Required action
Return the line that has "orange square: (50, 210)" and all lines below it through the last, exactly as they stand; omit pictures.

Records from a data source
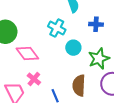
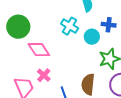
cyan circle: (73, 48) -> (92, 37), moved

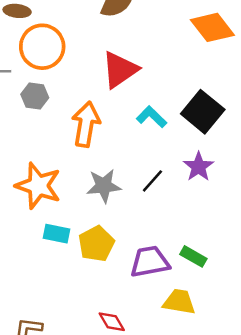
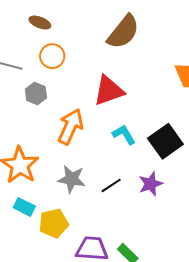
orange circle: (42, 47) -> (52, 56), size x0.7

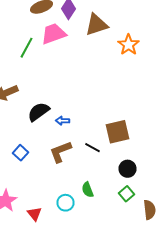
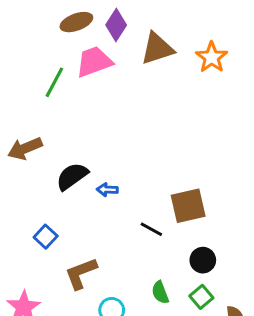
orange star: (128, 45) -> (212, 57), moved
brown L-shape: (60, 152) -> (81, 273), moved
green semicircle: (88, 190) -> (160, 292), moved

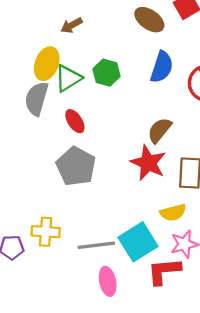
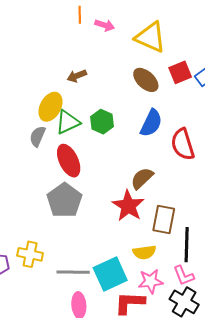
gray semicircle: (37, 99) -> (38, 136), size x0.7
red ellipse: (75, 121) -> (69, 161), size x1.5

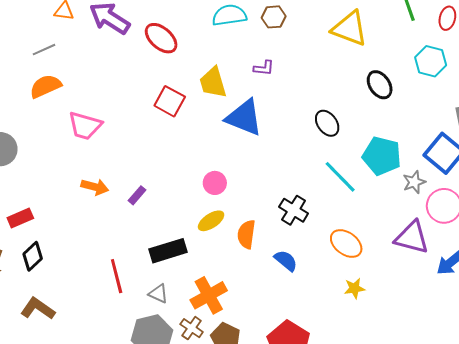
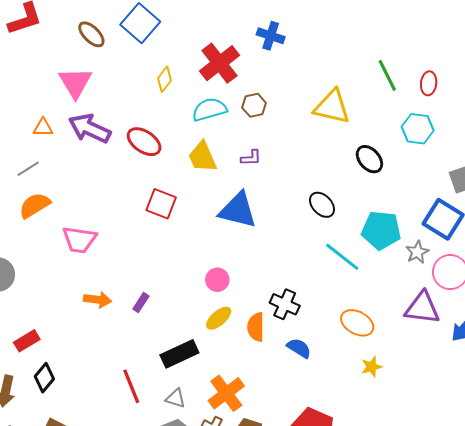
yellow trapezoid: (213, 83) -> (202, 157), moved
black cross: (294, 210) -> (285, 304), moved

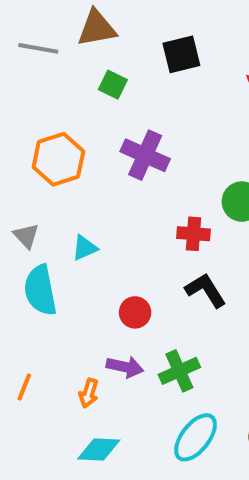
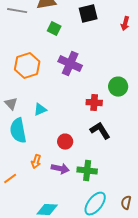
green cross: (179, 371) -> (87, 171), turned 30
orange line: (24, 387) -> (10, 179), turned 32
orange arrow: (89, 393) -> (36, 162), moved

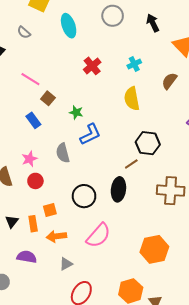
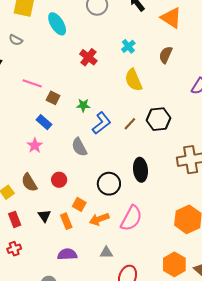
pink star: (29, 159) -> (35, 145), moved
brown line: (131, 164) -> (130, 124), moved
orange square: (50, 210) -> (79, 204), turned -32
black triangle: (12, 222) -> (44, 216), moved
orange arrow: (56, 236) -> (99, 219), moved
gray triangle: (66, 264) -> (106, 253), turned 40

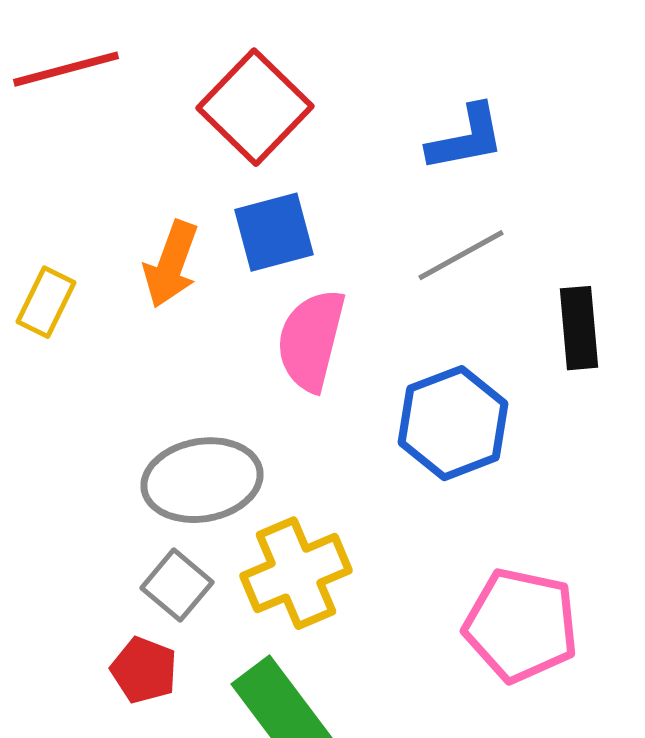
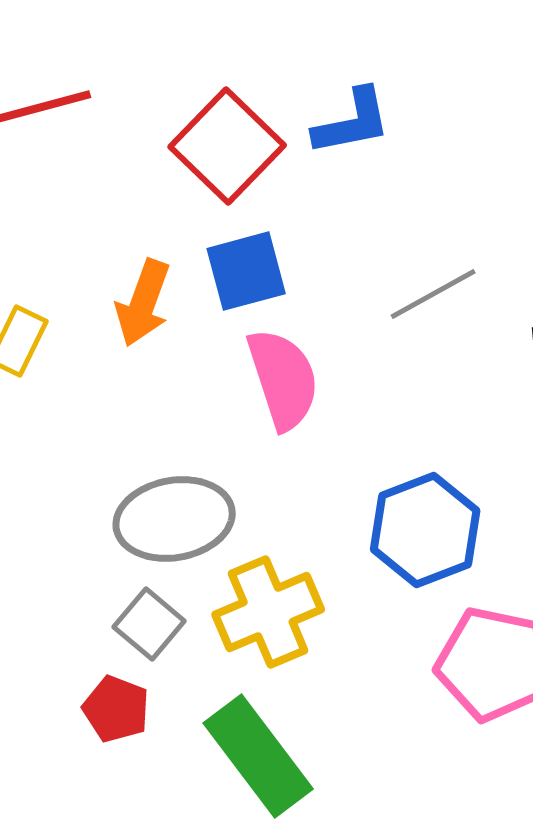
blue L-shape: (466, 138) -> (352, 122), moved
pink semicircle: (311, 340) -> (283, 379), turned 148
blue hexagon: (453, 423) -> (425, 530), moved

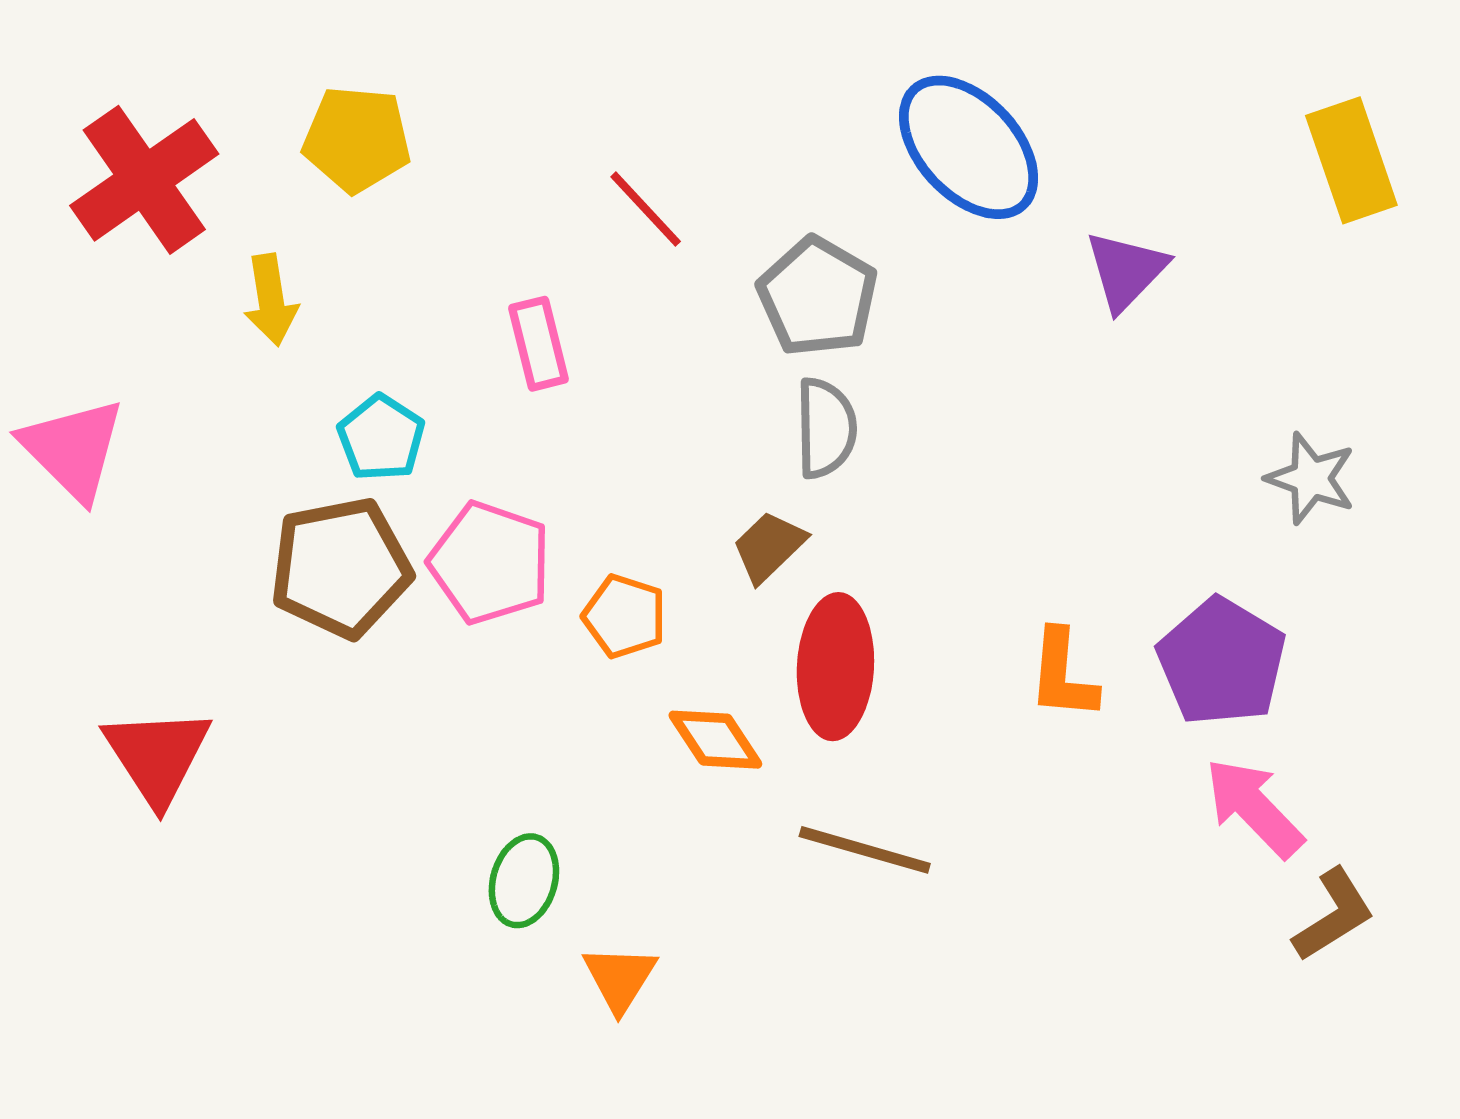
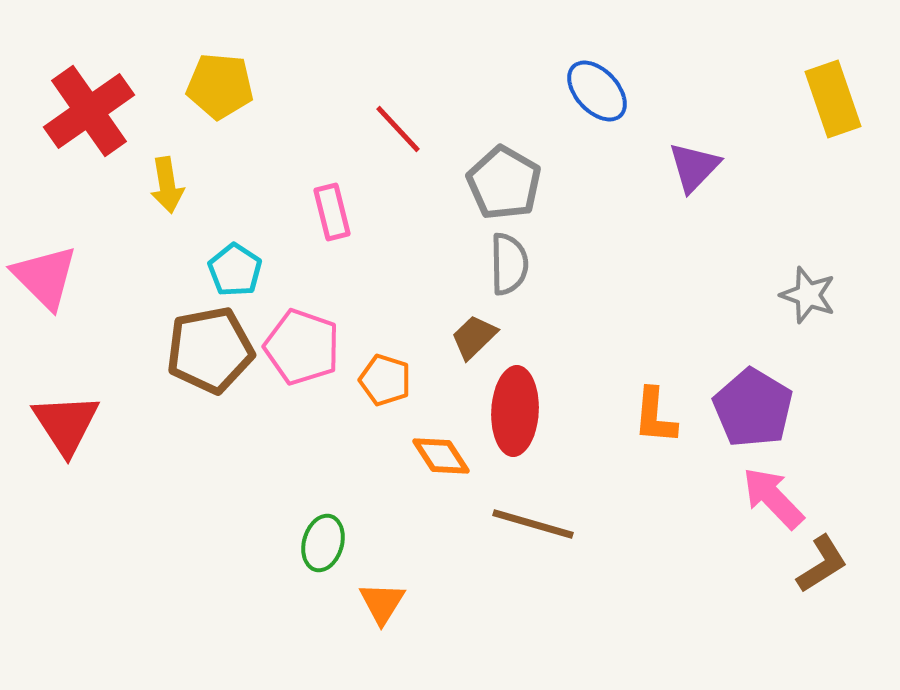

Answer below
orange square: (50, 210) -> (79, 204), turned -32
black triangle: (12, 222) -> (44, 216), moved
orange arrow: (56, 236) -> (99, 219), moved
gray triangle: (66, 264) -> (106, 253), turned 40

blue L-shape: (466, 138) -> (352, 122), moved
pink semicircle: (311, 340) -> (283, 379), turned 148
blue hexagon: (453, 423) -> (425, 530), moved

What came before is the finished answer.